Line by line, restate the material word for word, omitting any image.

#### [Dataset section]
##########

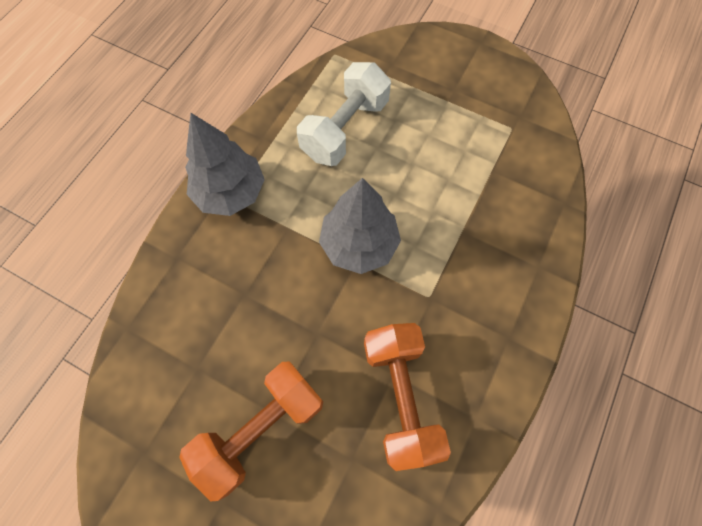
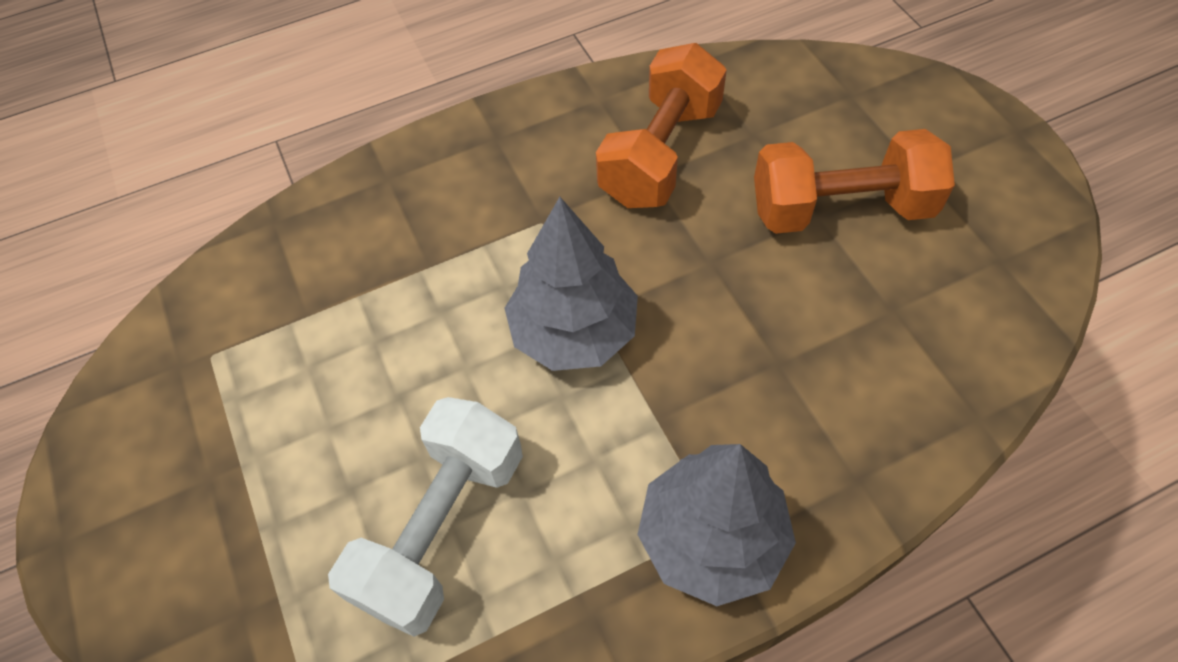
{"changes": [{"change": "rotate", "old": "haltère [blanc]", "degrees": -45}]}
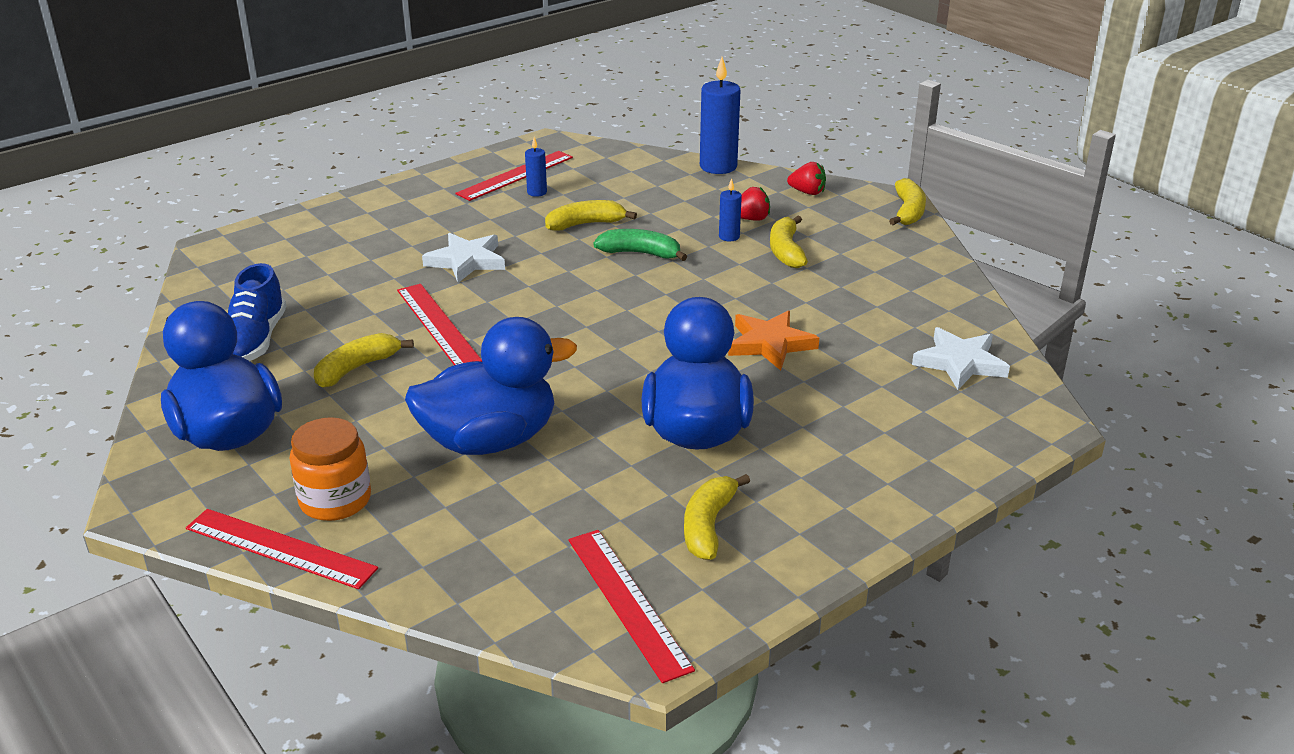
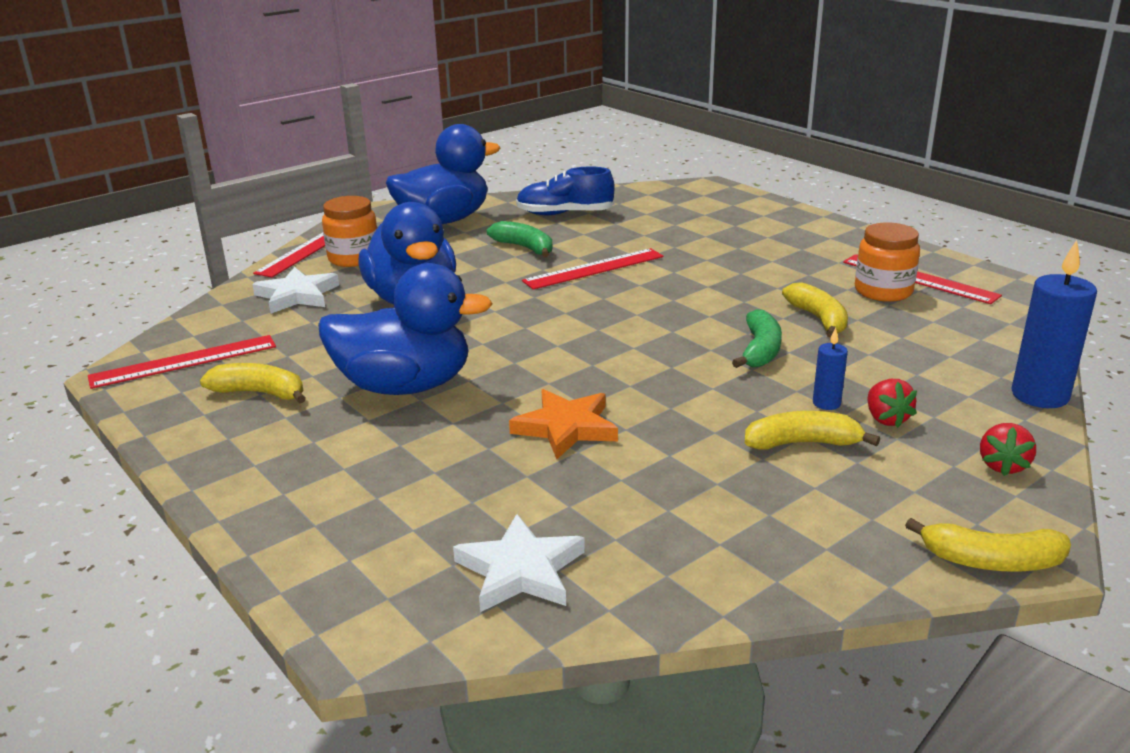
{"changes": [{"change": "move", "old": "étoile [blanc] (1st from left)"}, {"change": "replace", "old": "bougie [bleu] (1st from left)", "new": "bocal [orange] (2nd from left)"}, {"change": "recolor", "old": "banane [jaune] (1st from left)", "new": "banane [vert] (1st from left)"}]}
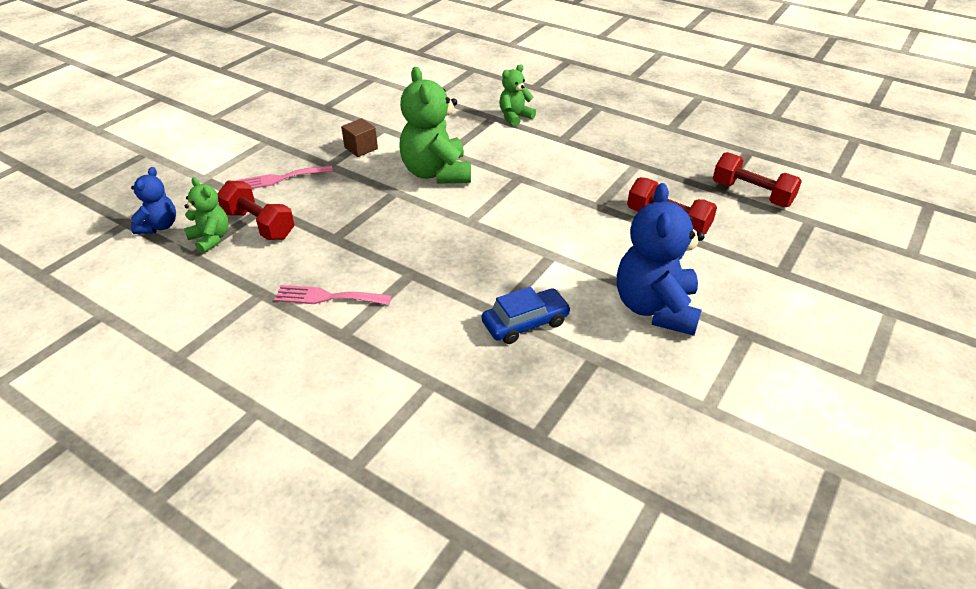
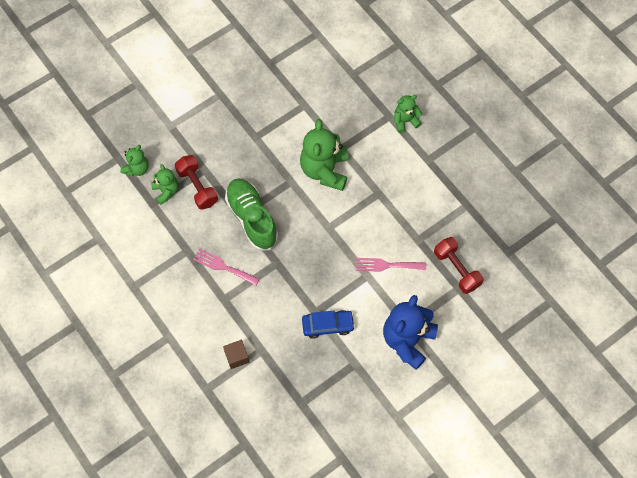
{"changes": [{"change": "delete", "old": "haltère [rouge] (3rd from left)"}, {"change": "insert", "new": "chaussure [vert]"}, {"change": "move", "old": "fourchette [rose] (1st from left in the first image)", "new": "fourchette [rose] (2nd from left)"}, {"change": "move", "old": "cube [marron]"}, {"change": "recolor", "old": "ours en peluche [bleu] (1st from left)", "new": "ours en peluche [vert] (1st from left)"}]}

##########

#### [Task solution]
{"changes": [{"change": "rotate", "old": "haltère [blanc]", "degrees": -45}]}
{"changes": [{"change": "move", "old": "étoile [blanc] (1st from left)"}, {"change": "replace", "old": "bougie [bleu] (1st from left)", "new": "bocal [orange] (2nd from left)"}, {"change": "recolor", "old": "banane [jaune] (1st from left)", "new": "banane [vert] (1st from left)"}]}
{"changes": [{"change": "delete", "old": "haltère [rouge] (3rd from left)"}, {"change": "insert", "new": "chaussure [vert]"}, {"change": "move", "old": "fourchette [rose] (1st from left in the first image)", "new": "fourchette [rose] (2nd from left)"}, {"change": "move", "old": "cube [marron]"}, {"change": "recolor", "old": "ours en peluche [bleu] (1st from left)", "new": "ours en peluche [vert] (1st from left)"}]}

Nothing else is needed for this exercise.